» **The data**:
========================================================================

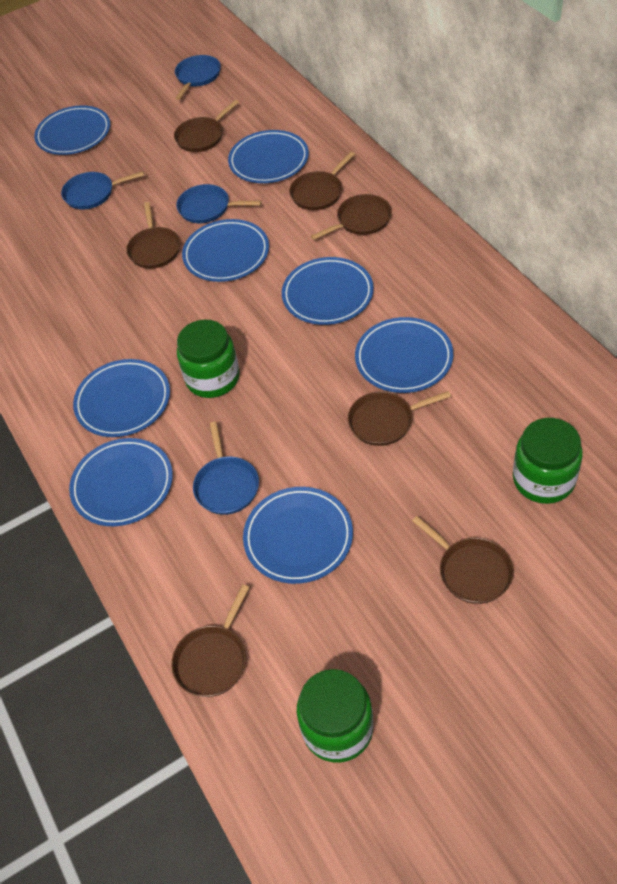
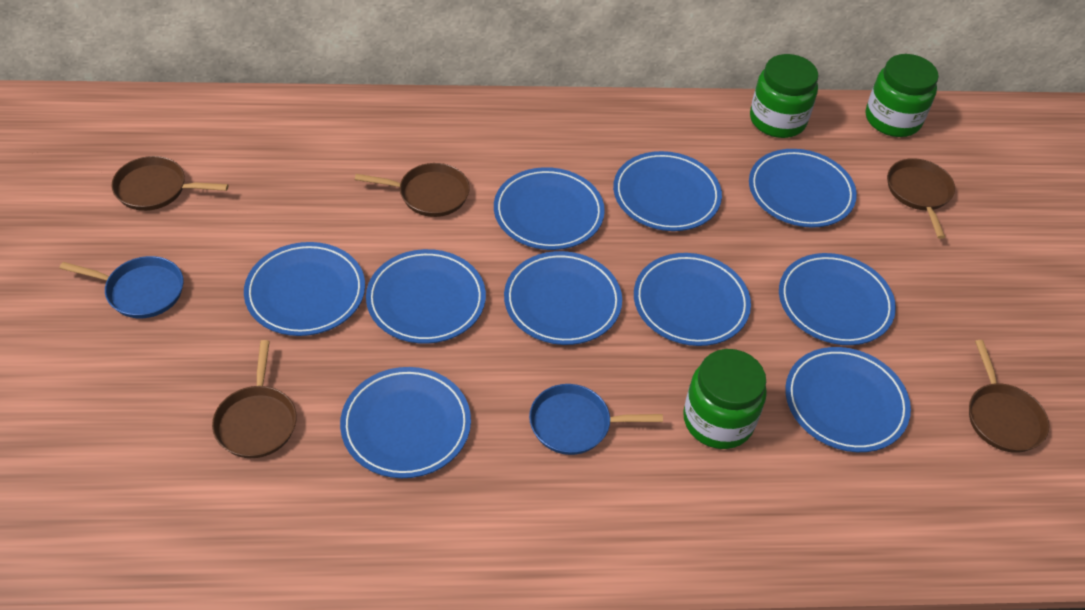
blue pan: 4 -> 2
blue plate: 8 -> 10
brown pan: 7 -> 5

========================================================================

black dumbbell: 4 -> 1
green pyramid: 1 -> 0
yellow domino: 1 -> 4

========================================================================

» **Work request**: All lines above from the one holding "black dumbbell: 4 -> 1" to the one holding "yellow domino: 1 -> 4", inclusive, are to be copied exactly; no other line is wanted.

» **Written solution**:
black dumbbell: 4 -> 1
green pyramid: 1 -> 0
yellow domino: 1 -> 4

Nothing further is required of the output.